==== DONNÉES D'ENTRÉE ====

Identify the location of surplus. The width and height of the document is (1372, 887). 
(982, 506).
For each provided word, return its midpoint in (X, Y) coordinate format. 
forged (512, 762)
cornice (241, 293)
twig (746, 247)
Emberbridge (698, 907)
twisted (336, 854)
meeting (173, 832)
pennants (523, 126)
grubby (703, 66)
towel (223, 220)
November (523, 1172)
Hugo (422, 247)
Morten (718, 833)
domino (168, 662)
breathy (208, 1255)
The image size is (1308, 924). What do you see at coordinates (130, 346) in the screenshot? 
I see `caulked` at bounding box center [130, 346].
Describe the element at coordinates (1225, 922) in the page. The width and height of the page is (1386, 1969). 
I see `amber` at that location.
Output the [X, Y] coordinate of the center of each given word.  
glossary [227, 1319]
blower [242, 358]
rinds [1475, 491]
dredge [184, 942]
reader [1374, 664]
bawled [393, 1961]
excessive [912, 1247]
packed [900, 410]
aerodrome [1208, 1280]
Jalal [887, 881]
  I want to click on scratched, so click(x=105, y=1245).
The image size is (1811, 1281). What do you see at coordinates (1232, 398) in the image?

====

▶ TÂCHE À RÉALISER: Modifiez l'ensemble des lignes ci-dessus en remplaçant « towel » par « napkin », sans rien changer d'autre.

▶ RÉSULTAT:
Identify the location of surplus. The width and height of the document is (1372, 887). 
(982, 506).
For each provided word, return its midpoint in (X, Y) coordinate format. 
forged (512, 762)
cornice (241, 293)
twig (746, 247)
Emberbridge (698, 907)
twisted (336, 854)
meeting (173, 832)
pennants (523, 126)
grubby (703, 66)
napkin (223, 220)
November (523, 1172)
Hugo (422, 247)
Morten (718, 833)
domino (168, 662)
breathy (208, 1255)
The image size is (1308, 924). What do you see at coordinates (130, 346) in the screenshot? 
I see `caulked` at bounding box center [130, 346].
Describe the element at coordinates (1225, 922) in the page. The width and height of the page is (1386, 1969). 
I see `amber` at that location.
Output the [X, Y] coordinate of the center of each given word.  
glossary [227, 1319]
blower [242, 358]
rinds [1475, 491]
dredge [184, 942]
reader [1374, 664]
bawled [393, 1961]
excessive [912, 1247]
packed [900, 410]
aerodrome [1208, 1280]
Jalal [887, 881]
  I want to click on scratched, so click(x=105, y=1245).
The image size is (1811, 1281). What do you see at coordinates (1232, 398) in the image?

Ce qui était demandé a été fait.